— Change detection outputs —
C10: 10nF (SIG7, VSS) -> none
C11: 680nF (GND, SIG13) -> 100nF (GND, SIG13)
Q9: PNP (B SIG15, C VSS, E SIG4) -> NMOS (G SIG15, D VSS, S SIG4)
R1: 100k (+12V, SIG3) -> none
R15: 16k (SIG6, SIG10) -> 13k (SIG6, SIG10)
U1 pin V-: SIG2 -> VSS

— What to do —
With both ends included, please retype exactly the lines from the line containing "Q9: PNP (B SIG15, C" to the final line of the data.

— Result of the task —
Q9: PNP (B SIG15, C VSS, E SIG4) -> NMOS (G SIG15, D VSS, S SIG4)
R1: 100k (+12V, SIG3) -> none
R15: 16k (SIG6, SIG10) -> 13k (SIG6, SIG10)
U1 pin V-: SIG2 -> VSS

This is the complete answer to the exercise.